- [Task goal]:
Identify, in the records below, every line where the string "green" appears, and copy each such line.

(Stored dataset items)
==================================================

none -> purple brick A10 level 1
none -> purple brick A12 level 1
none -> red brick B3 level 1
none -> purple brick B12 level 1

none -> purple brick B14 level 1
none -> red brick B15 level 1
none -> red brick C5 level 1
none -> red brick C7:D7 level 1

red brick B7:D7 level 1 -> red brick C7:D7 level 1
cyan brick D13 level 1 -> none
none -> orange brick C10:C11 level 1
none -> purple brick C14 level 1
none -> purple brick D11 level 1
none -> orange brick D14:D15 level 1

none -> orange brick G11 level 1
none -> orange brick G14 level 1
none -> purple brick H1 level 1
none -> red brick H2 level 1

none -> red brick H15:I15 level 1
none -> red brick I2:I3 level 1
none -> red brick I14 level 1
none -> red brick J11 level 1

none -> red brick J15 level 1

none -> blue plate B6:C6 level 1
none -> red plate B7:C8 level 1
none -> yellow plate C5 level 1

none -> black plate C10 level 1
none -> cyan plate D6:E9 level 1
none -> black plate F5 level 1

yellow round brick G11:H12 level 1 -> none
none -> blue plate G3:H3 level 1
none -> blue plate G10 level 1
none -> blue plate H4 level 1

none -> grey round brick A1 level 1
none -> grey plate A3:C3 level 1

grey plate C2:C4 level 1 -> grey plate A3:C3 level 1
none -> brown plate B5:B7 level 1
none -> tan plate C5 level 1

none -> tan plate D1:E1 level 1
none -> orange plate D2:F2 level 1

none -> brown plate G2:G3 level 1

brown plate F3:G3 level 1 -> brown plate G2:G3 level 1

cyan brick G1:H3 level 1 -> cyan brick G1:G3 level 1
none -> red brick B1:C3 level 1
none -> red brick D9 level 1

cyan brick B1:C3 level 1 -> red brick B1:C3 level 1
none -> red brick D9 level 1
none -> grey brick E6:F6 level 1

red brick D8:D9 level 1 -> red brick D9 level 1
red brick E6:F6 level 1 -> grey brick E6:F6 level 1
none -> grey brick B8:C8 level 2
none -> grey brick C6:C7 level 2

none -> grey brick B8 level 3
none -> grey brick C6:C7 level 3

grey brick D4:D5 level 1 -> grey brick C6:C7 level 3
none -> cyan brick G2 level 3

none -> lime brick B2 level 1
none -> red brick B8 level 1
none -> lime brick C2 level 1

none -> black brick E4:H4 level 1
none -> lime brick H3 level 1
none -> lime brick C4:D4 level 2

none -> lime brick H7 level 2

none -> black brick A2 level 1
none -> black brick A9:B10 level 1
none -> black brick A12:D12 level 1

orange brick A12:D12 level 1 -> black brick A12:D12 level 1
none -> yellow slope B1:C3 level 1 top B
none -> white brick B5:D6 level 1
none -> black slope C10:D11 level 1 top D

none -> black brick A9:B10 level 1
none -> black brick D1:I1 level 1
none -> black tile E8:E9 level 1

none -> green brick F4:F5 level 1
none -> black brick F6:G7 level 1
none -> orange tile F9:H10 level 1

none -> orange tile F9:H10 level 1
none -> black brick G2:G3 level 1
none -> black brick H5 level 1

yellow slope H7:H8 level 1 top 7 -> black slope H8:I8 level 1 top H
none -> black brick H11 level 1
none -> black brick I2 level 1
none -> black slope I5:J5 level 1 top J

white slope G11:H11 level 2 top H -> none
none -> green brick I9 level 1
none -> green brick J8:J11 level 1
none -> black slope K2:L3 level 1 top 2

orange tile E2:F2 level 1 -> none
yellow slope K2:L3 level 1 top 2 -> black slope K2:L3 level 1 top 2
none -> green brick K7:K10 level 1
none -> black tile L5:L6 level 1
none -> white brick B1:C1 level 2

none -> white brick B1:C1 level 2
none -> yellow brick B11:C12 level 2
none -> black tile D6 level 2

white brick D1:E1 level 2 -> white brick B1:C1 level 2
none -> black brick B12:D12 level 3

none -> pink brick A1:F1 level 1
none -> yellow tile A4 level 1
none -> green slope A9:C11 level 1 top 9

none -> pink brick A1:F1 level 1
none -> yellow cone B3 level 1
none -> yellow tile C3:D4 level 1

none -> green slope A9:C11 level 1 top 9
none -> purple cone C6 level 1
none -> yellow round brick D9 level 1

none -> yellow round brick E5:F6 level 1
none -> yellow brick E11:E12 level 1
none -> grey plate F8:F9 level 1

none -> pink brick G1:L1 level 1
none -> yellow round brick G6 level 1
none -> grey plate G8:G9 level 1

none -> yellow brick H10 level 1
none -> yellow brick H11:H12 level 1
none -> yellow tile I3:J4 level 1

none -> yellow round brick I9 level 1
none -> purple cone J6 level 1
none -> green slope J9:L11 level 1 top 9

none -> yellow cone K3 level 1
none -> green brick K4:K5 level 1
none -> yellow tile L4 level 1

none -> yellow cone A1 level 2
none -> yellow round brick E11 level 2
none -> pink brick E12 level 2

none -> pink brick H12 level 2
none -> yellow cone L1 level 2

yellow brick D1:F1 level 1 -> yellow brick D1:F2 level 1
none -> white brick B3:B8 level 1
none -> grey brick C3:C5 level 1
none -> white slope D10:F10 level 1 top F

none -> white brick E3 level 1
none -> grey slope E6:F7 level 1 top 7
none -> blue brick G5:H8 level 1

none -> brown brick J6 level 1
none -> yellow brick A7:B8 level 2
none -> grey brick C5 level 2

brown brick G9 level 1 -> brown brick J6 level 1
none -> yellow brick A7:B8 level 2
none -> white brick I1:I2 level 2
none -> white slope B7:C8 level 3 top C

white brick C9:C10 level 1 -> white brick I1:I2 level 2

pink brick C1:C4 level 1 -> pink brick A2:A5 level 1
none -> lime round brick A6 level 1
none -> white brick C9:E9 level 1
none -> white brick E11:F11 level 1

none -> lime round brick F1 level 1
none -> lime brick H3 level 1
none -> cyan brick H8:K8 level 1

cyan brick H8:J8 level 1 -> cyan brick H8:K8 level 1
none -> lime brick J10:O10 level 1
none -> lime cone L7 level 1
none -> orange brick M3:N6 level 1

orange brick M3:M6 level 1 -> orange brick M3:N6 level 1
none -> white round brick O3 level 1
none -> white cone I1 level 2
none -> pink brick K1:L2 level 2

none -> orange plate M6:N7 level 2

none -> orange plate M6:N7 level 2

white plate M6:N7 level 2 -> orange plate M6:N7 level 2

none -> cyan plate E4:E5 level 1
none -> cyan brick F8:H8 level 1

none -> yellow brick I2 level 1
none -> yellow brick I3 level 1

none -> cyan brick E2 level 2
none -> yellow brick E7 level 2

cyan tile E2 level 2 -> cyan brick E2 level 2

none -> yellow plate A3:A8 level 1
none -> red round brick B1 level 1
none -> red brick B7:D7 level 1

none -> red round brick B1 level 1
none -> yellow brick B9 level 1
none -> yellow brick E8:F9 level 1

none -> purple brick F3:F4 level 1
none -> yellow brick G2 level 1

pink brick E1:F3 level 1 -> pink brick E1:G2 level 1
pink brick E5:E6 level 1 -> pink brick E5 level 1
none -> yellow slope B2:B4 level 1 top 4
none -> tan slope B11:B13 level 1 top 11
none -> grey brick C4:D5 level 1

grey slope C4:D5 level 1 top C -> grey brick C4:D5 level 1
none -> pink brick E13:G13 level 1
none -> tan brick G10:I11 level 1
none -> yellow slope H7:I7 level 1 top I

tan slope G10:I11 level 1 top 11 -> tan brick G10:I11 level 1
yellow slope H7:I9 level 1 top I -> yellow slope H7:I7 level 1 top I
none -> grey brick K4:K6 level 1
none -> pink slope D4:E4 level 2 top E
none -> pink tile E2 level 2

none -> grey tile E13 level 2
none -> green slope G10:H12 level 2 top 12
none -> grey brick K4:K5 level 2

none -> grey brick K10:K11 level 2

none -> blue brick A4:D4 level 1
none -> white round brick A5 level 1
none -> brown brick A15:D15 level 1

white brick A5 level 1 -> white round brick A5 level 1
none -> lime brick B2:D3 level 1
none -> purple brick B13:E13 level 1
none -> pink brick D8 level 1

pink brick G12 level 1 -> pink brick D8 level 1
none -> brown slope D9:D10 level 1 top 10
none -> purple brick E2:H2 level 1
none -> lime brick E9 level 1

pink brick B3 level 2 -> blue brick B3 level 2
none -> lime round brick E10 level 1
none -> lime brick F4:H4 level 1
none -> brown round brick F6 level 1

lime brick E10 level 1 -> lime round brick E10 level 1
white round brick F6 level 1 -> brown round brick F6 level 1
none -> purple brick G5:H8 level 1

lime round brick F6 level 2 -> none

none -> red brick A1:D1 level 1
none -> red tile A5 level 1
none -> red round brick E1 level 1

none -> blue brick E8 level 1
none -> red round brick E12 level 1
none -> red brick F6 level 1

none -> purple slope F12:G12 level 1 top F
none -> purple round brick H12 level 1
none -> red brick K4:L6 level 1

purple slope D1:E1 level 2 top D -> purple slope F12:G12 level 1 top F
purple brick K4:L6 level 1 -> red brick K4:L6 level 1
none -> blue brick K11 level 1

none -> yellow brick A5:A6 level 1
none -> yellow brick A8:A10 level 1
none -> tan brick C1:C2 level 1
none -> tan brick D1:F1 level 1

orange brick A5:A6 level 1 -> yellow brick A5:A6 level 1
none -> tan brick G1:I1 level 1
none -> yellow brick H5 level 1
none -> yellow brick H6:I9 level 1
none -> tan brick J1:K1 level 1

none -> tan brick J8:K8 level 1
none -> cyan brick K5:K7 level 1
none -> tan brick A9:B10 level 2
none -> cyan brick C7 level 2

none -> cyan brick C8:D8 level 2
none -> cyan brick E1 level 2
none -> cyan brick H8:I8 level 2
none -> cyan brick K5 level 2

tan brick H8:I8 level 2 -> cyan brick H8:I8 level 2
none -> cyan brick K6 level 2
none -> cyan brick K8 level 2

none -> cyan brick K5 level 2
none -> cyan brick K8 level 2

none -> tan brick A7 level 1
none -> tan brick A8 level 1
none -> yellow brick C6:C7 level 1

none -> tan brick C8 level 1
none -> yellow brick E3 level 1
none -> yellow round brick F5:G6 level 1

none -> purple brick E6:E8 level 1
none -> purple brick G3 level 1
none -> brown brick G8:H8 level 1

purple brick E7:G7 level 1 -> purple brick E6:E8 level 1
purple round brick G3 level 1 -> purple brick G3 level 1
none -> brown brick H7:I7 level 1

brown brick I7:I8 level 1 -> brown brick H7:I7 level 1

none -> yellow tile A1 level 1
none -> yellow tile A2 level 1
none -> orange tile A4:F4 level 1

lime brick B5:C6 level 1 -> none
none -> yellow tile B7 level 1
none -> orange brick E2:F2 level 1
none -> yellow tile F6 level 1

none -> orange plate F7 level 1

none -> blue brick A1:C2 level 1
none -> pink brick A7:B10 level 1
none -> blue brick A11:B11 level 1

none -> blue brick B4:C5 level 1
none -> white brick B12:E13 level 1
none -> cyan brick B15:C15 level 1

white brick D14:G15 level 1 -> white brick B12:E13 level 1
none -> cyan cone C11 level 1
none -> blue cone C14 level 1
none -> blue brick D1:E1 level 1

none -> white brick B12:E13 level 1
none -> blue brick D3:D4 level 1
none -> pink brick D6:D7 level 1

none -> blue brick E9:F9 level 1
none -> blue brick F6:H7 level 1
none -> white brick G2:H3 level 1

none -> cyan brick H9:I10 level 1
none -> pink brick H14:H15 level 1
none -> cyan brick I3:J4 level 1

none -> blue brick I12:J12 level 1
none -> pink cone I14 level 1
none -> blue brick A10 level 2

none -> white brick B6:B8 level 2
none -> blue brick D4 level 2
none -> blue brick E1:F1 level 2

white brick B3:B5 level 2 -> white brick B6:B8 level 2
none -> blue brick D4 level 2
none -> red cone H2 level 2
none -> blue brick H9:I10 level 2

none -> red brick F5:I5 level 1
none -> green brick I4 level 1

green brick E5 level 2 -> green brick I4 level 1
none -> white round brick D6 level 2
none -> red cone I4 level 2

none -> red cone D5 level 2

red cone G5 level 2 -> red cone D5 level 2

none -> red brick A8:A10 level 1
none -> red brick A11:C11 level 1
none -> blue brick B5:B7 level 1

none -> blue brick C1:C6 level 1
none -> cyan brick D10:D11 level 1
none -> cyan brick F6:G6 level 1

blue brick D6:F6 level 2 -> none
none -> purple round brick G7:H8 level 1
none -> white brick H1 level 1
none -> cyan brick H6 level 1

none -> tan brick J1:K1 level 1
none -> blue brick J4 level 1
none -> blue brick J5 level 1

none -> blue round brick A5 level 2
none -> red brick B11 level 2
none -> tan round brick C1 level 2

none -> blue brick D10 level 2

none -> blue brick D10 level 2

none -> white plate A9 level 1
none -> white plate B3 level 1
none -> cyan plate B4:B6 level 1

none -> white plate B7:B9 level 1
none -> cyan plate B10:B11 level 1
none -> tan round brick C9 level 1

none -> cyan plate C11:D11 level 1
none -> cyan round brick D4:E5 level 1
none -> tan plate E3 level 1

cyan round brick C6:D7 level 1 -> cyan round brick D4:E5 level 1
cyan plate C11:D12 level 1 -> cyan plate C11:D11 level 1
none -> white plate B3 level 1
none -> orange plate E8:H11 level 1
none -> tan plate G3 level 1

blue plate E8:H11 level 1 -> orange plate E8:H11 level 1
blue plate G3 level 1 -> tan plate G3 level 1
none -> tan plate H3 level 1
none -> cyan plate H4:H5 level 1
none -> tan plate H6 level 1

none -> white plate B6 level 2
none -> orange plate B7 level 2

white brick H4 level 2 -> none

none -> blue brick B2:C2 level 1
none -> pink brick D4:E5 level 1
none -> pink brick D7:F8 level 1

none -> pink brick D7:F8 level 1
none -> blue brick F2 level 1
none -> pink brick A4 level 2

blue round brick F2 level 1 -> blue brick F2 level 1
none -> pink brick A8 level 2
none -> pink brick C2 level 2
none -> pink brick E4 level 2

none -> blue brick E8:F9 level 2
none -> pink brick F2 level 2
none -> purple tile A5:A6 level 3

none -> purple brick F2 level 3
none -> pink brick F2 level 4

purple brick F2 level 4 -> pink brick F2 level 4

==================================================

- [Your solution]:
none -> green brick F4:F5 level 1
none -> green brick I9 level 1
none -> green brick J8:J11 level 1
none -> green brick K7:K10 level 1
none -> green slope A9:C11 level 1 top 9
none -> green slope A9:C11 level 1 top 9
none -> green slope J9:L11 level 1 top 9
none -> green brick K4:K5 level 1
none -> green slope G10:H12 level 2 top 12
none -> green brick I4 level 1
green brick E5 level 2 -> green brick I4 level 1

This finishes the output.